(Stored items from a collection)
----
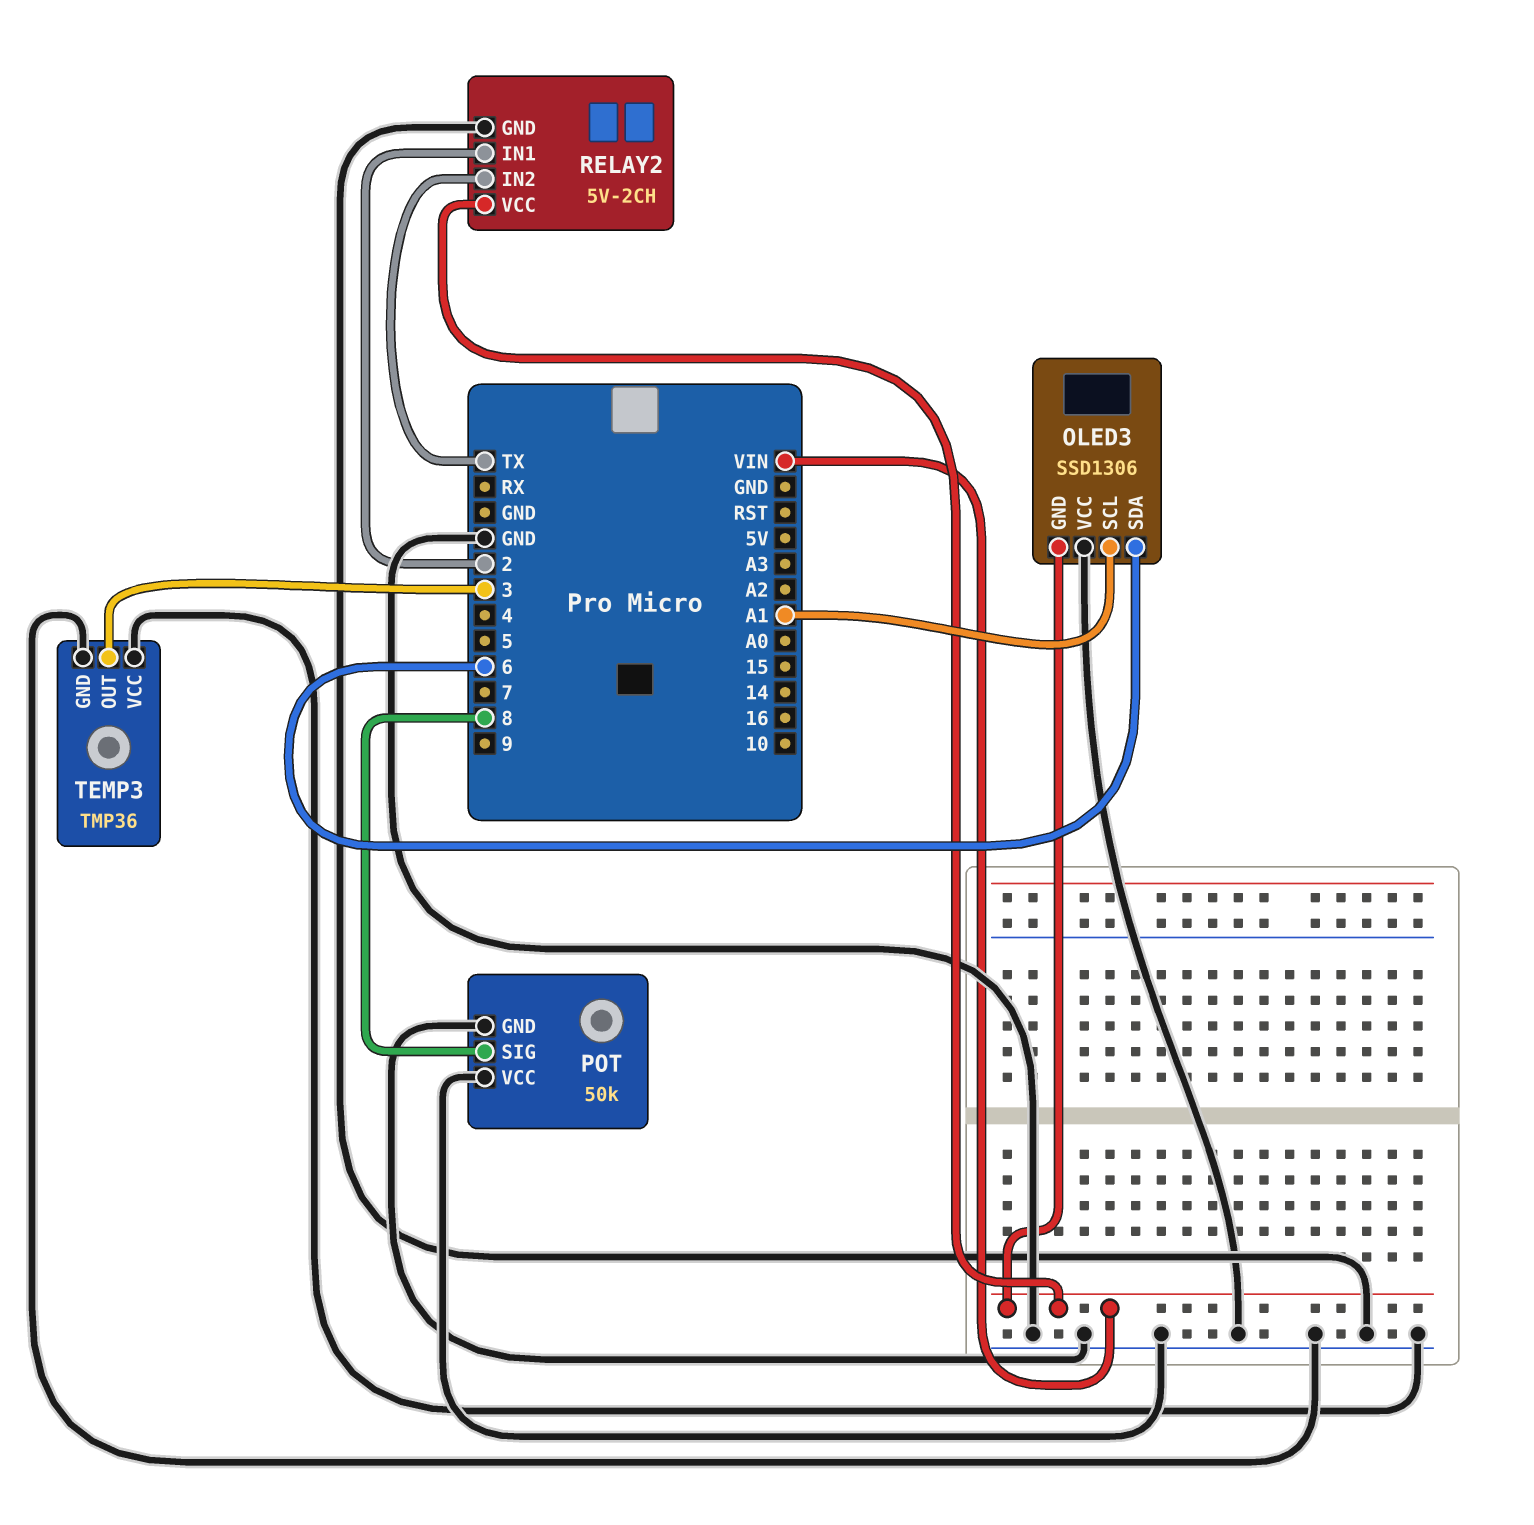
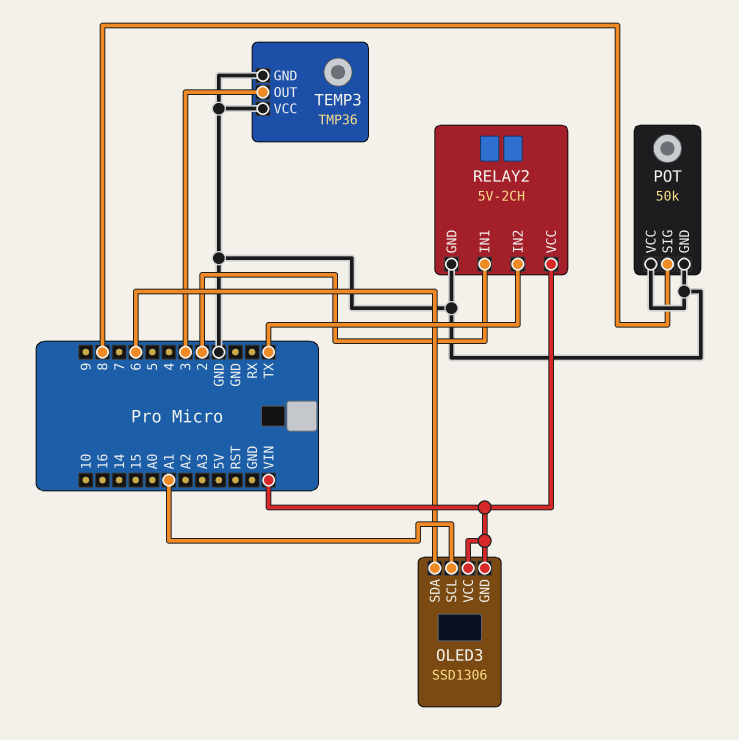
OLED3 pin VCC: GND -> VIN

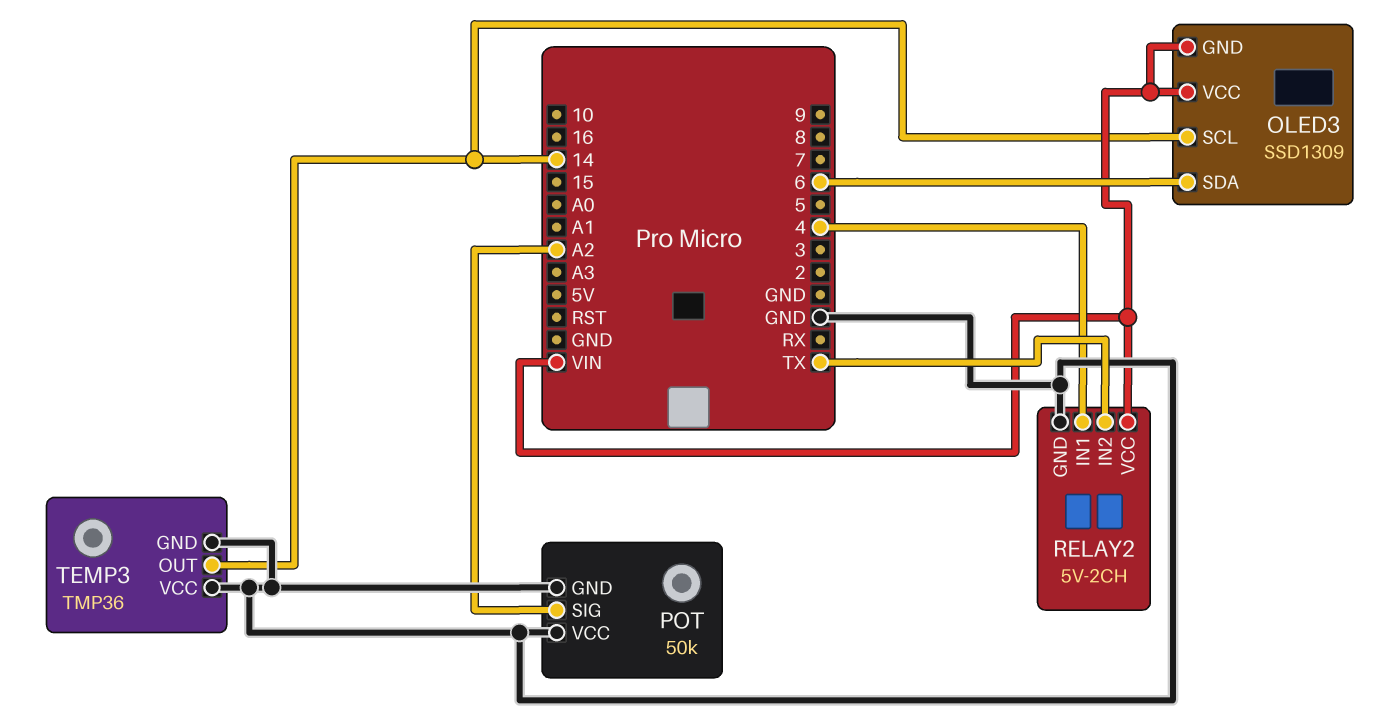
OLED3: SSD1306 -> SSD1309
OLED3 pin SCL: A1 -> 14
POT pin SIG: 8 -> A2
RELAY2 pin IN1: 2 -> 4
TEMP3 pin OUT: 3 -> 14

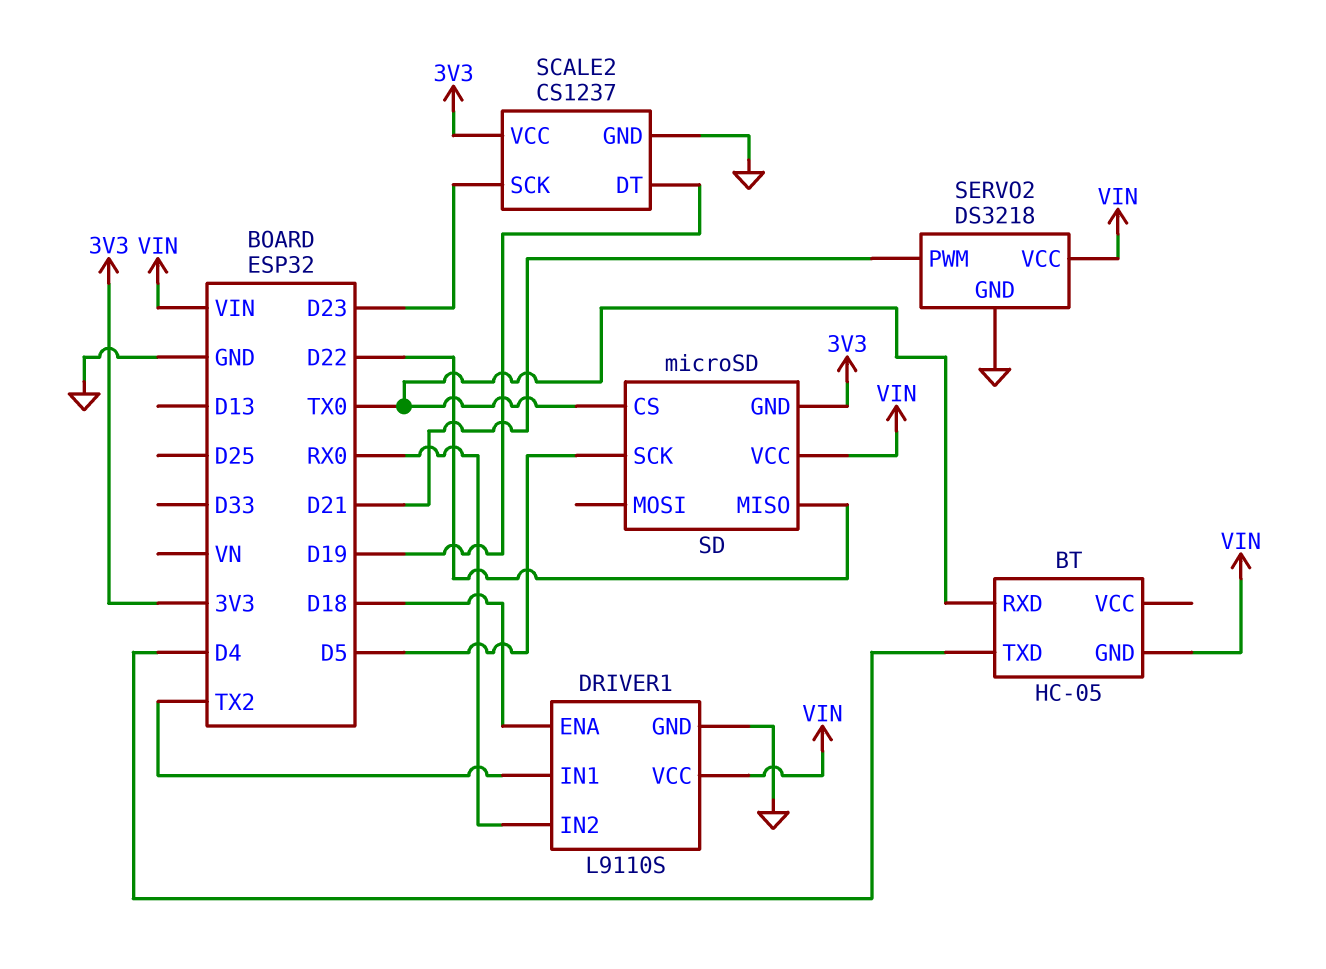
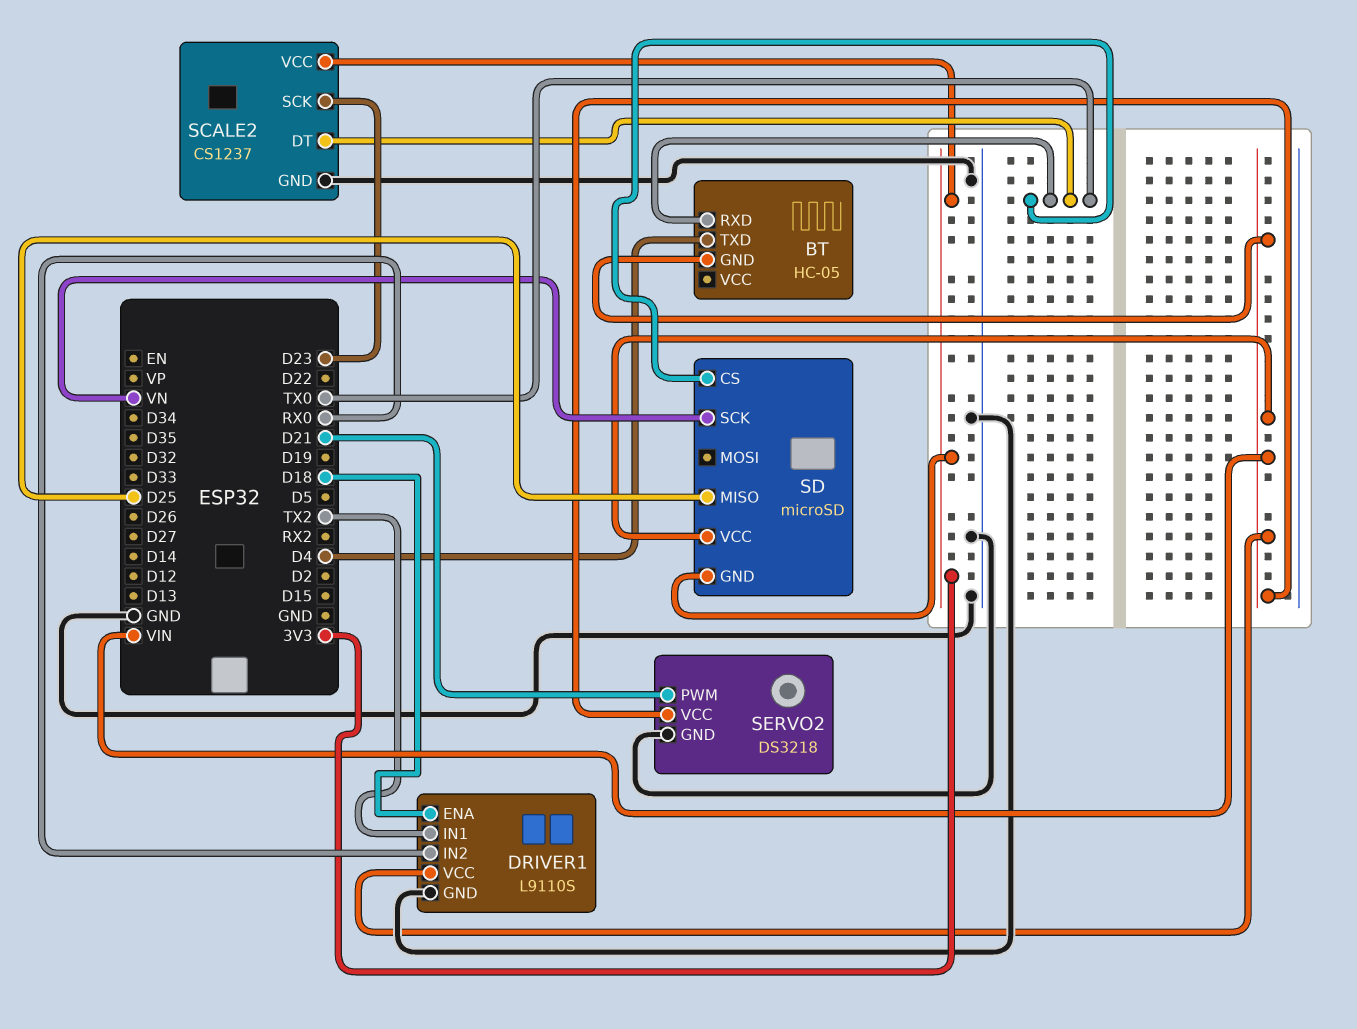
SCALE2 pin DT: D19 -> TX0
SD pin MISO: D22 -> D25
SD pin SCK: D5 -> VN

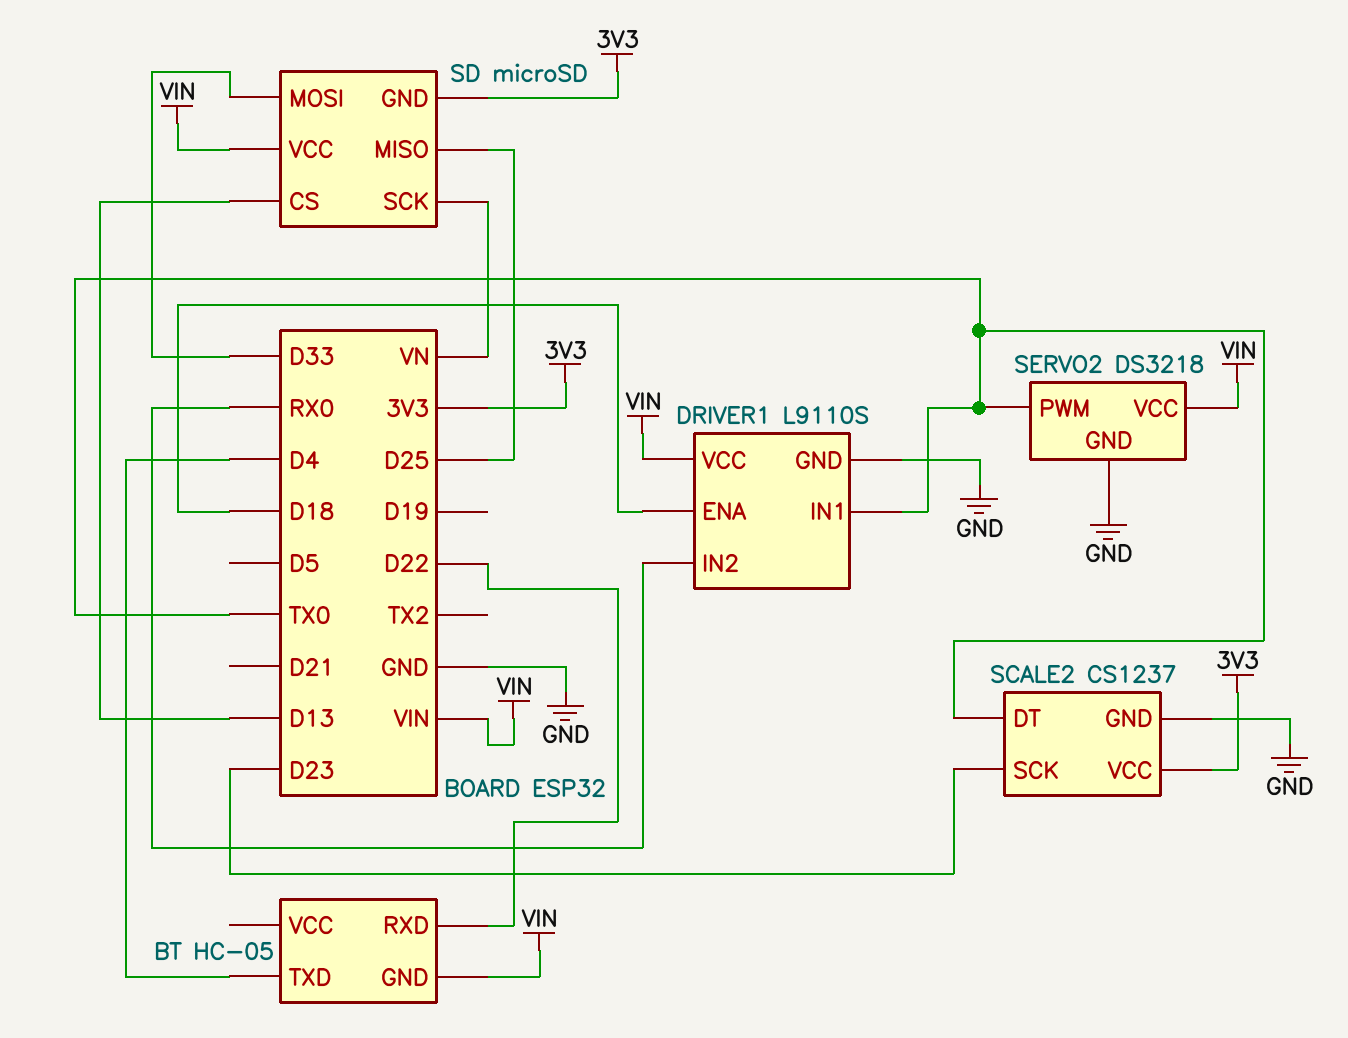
BT pin RXD: TX0 -> D22
DRIVER1 pin IN1: TX2 -> TX0
SD pin CS: TX0 -> D13
SD pin MOSI: none -> D33
SERVO2 pin PWM: D21 -> TX0

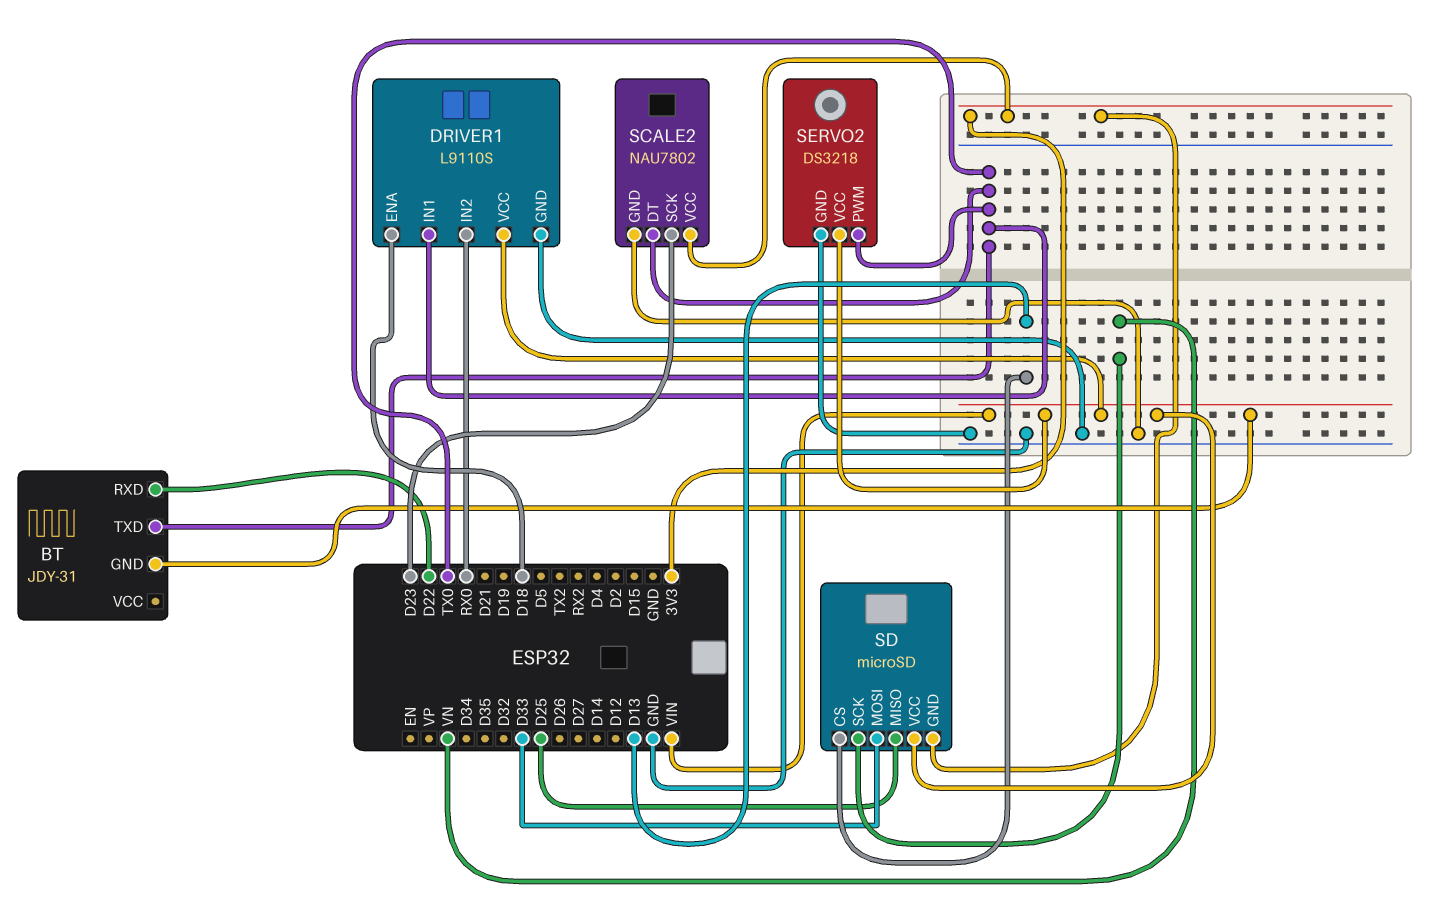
BT: HC-05 -> JDY-31
BT pin TXD: D4 -> TX0
SCALE2: CS1237 -> NAU7802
----
WORK INSTRUCTIONS:
Go to the line with "SD pin SCK: D5 -> VN" in the entries above. Reproduce that line and each one after it to the end, exactly and without the pictures.

OUTPUT:
SD pin SCK: D5 -> VN

BT pin RXD: TX0 -> D22
DRIVER1 pin IN1: TX2 -> TX0
SD pin CS: TX0 -> D13
SD pin MOSI: none -> D33
SERVO2 pin PWM: D21 -> TX0

BT: HC-05 -> JDY-31
BT pin TXD: D4 -> TX0
SCALE2: CS1237 -> NAU7802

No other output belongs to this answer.